*Exercise requirements*
Reproduce the following data verbatim, line for line, with no changes of any kind.
***** Data shown *****
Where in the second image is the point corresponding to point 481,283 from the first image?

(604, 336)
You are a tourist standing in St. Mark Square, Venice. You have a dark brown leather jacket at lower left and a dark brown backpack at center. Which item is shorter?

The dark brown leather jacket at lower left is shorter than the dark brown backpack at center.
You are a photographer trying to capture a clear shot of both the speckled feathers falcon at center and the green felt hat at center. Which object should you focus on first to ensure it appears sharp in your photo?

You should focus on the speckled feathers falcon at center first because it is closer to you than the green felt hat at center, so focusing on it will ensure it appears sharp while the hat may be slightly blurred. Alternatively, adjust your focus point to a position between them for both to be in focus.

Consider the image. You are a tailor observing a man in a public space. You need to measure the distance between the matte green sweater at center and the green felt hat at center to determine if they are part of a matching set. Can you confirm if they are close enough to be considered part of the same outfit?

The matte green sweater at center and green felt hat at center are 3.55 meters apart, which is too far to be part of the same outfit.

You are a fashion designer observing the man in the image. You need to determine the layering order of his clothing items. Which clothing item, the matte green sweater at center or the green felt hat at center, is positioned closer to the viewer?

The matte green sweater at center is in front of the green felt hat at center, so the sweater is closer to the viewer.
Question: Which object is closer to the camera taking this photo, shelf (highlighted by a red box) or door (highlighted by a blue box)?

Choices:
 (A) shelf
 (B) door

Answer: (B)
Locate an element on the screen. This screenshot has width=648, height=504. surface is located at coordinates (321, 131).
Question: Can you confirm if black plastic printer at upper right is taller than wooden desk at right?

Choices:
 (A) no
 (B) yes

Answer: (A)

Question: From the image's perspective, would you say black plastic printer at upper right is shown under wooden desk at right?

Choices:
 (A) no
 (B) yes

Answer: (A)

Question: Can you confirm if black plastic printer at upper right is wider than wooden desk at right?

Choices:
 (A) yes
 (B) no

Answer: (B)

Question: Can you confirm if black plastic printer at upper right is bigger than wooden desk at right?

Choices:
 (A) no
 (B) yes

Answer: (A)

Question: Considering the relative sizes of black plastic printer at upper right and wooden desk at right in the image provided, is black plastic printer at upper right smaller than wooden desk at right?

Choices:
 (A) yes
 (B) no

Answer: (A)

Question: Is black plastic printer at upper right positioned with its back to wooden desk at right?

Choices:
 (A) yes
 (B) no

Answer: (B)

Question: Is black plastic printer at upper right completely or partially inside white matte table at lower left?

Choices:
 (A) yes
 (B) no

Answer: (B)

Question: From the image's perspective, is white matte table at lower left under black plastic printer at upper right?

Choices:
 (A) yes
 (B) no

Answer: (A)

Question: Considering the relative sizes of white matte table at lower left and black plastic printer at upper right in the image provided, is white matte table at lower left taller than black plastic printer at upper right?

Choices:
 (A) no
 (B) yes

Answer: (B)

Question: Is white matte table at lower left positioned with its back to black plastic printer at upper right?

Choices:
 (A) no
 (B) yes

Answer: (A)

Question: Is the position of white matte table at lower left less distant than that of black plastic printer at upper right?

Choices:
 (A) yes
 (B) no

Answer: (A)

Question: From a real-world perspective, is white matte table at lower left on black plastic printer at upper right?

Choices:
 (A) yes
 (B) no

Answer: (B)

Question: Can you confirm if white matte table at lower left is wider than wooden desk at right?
*****
*Output for this task*
Where in the second image is the point corresponding to point 481,283 from the first image?

(604, 336)
You are a tourist standing in St. Mark Square, Venice. You have a dark brown leather jacket at lower left and a dark brown backpack at center. Which item is shorter?

The dark brown leather jacket at lower left is shorter than the dark brown backpack at center.
You are a photographer trying to capture a clear shot of both the speckled feathers falcon at center and the green felt hat at center. Which object should you focus on first to ensure it appears sharp in your photo?

You should focus on the speckled feathers falcon at center first because it is closer to you than the green felt hat at center, so focusing on it will ensure it appears sharp while the hat may be slightly blurred. Alternatively, adjust your focus point to a position between them for both to be in focus.

Consider the image. You are a tailor observing a man in a public space. You need to measure the distance between the matte green sweater at center and the green felt hat at center to determine if they are part of a matching set. Can you confirm if they are close enough to be considered part of the same outfit?

The matte green sweater at center and green felt hat at center are 3.55 meters apart, which is too far to be part of the same outfit.

You are a fashion designer observing the man in the image. You need to determine the layering order of his clothing items. Which clothing item, the matte green sweater at center or the green felt hat at center, is positioned closer to the viewer?

The matte green sweater at center is in front of the green felt hat at center, so the sweater is closer to the viewer.
Question: Which object is closer to the camera taking this photo, shelf (highlighted by a red box) or door (highlighted by a blue box)?

Choices:
 (A) shelf
 (B) door

Answer: (B)
Locate an element on the screen. This screenshot has width=648, height=504. surface is located at coordinates (321, 131).
Question: Can you confirm if black plastic printer at upper right is taller than wooden desk at right?

Choices:
 (A) no
 (B) yes

Answer: (A)

Question: From the image's perspective, would you say black plastic printer at upper right is shown under wooden desk at right?

Choices:
 (A) no
 (B) yes

Answer: (A)

Question: Can you confirm if black plastic printer at upper right is wider than wooden desk at right?

Choices:
 (A) yes
 (B) no

Answer: (B)

Question: Can you confirm if black plastic printer at upper right is bigger than wooden desk at right?

Choices:
 (A) no
 (B) yes

Answer: (A)

Question: Considering the relative sizes of black plastic printer at upper right and wooden desk at right in the image provided, is black plastic printer at upper right smaller than wooden desk at right?

Choices:
 (A) yes
 (B) no

Answer: (A)

Question: Is black plastic printer at upper right positioned with its back to wooden desk at right?

Choices:
 (A) yes
 (B) no

Answer: (B)

Question: Is black plastic printer at upper right completely or partially inside white matte table at lower left?

Choices:
 (A) yes
 (B) no

Answer: (B)

Question: From the image's perspective, is white matte table at lower left under black plastic printer at upper right?

Choices:
 (A) yes
 (B) no

Answer: (A)

Question: Considering the relative sizes of white matte table at lower left and black plastic printer at upper right in the image provided, is white matte table at lower left taller than black plastic printer at upper right?

Choices:
 (A) no
 (B) yes

Answer: (B)

Question: Is white matte table at lower left positioned with its back to black plastic printer at upper right?

Choices:
 (A) no
 (B) yes

Answer: (A)

Question: Is the position of white matte table at lower left less distant than that of black plastic printer at upper right?

Choices:
 (A) yes
 (B) no

Answer: (A)

Question: From a real-world perspective, is white matte table at lower left on black plastic printer at upper right?

Choices:
 (A) yes
 (B) no

Answer: (B)

Question: Can you confirm if white matte table at lower left is wider than wooden desk at right?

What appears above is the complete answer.